• Task prompt:
Return every line of the data below that includes the string "none".

• Dataset entries:
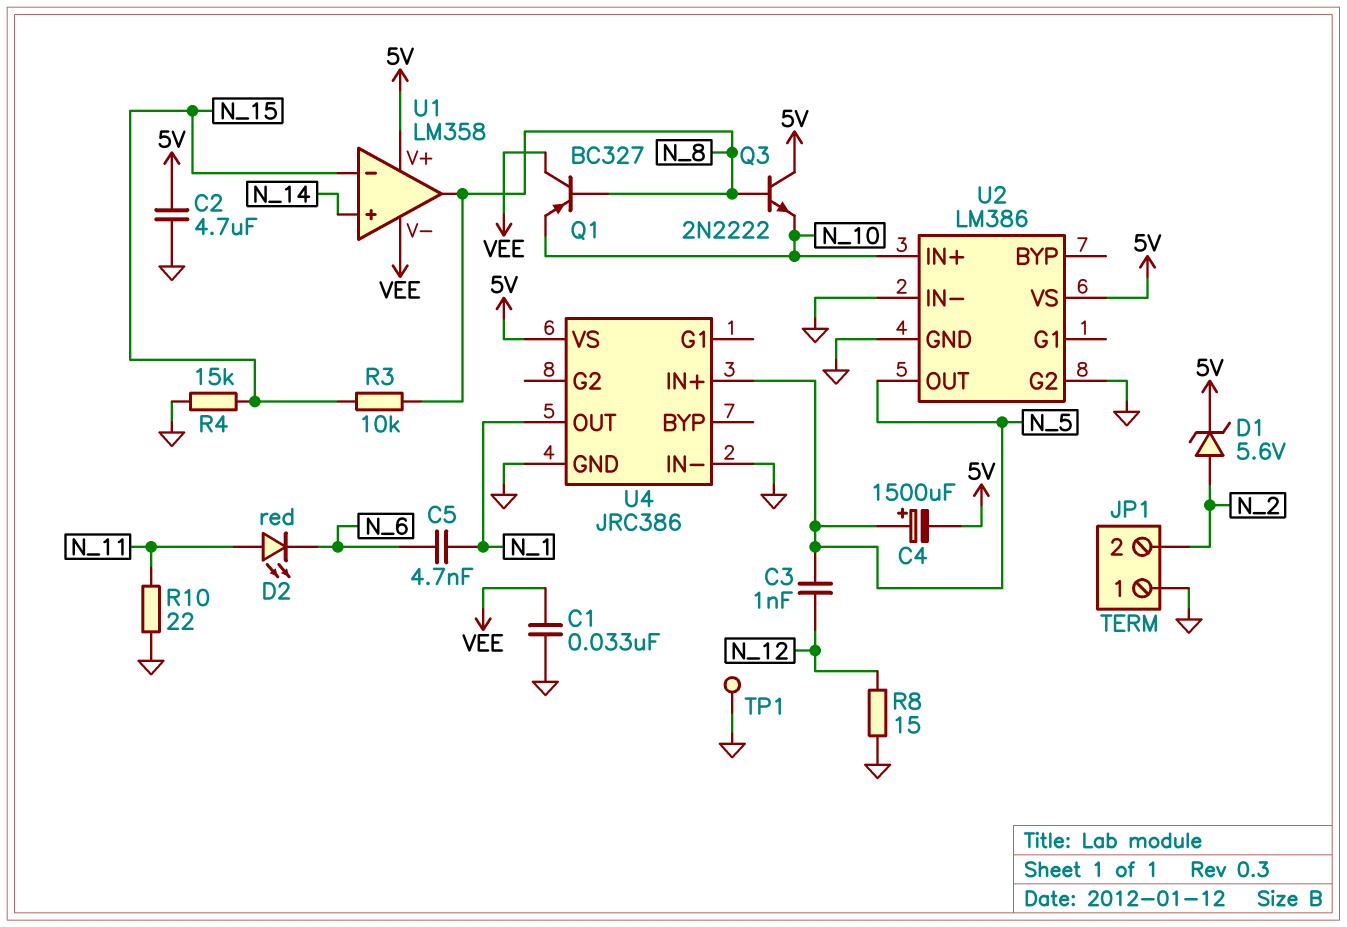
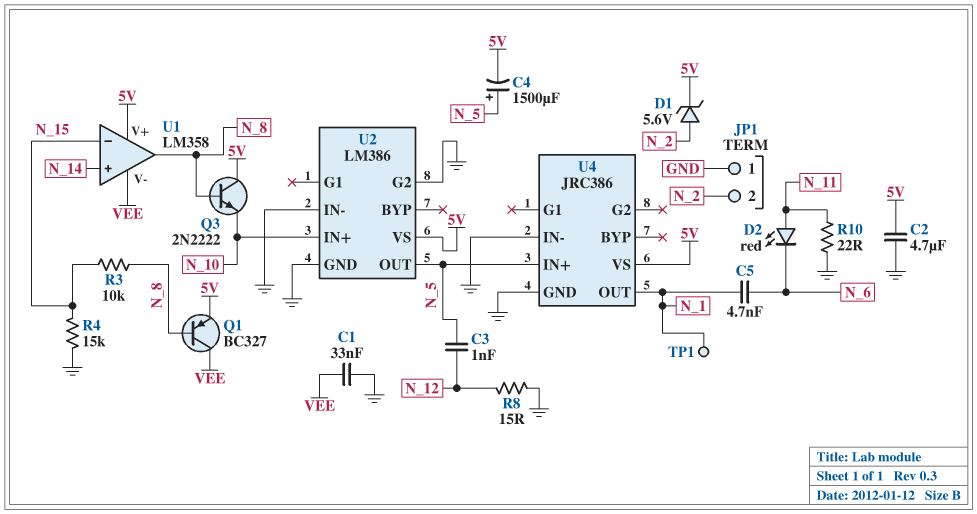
Q1: PNP BC327 (B N_8, C VEE, E N_10) -> PNP BC327 (B N_8, C VEE, E 5V)
TP1: test point (GND) -> test point (N_1)

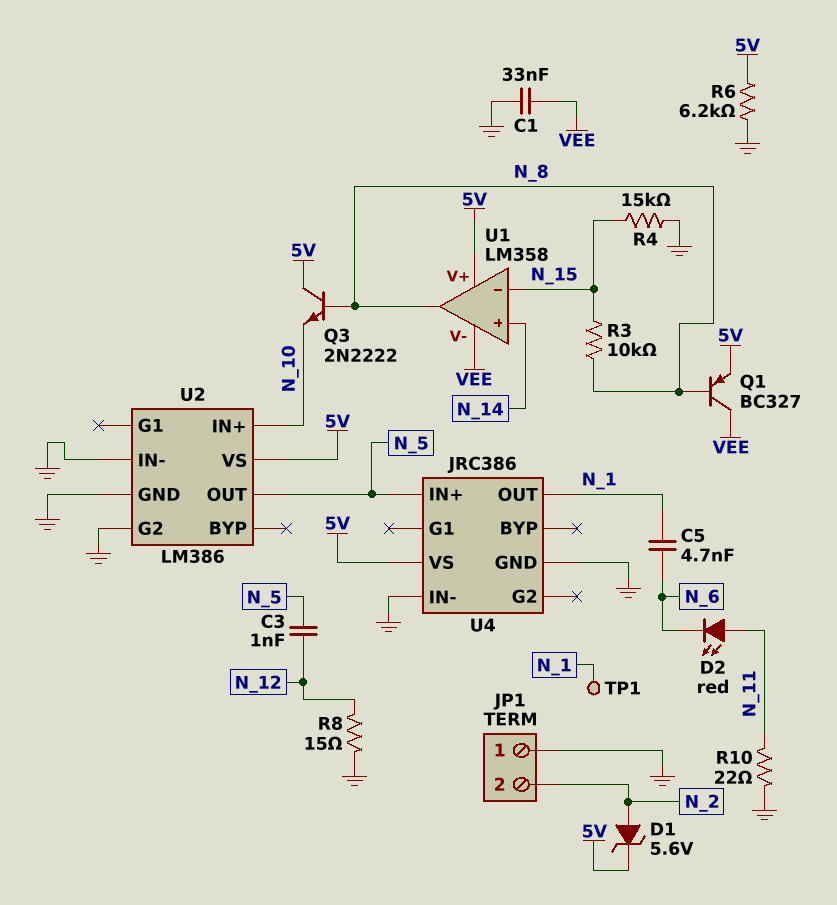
C2: 4.7uF (5V, GND) -> none
C4: 1500uF (plus N_5, minus 5V) -> none
R6: none -> 6.2k (5V, GND)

• Output below:
C2: 4.7uF (5V, GND) -> none
C4: 1500uF (plus N_5, minus 5V) -> none
R6: none -> 6.2k (5V, GND)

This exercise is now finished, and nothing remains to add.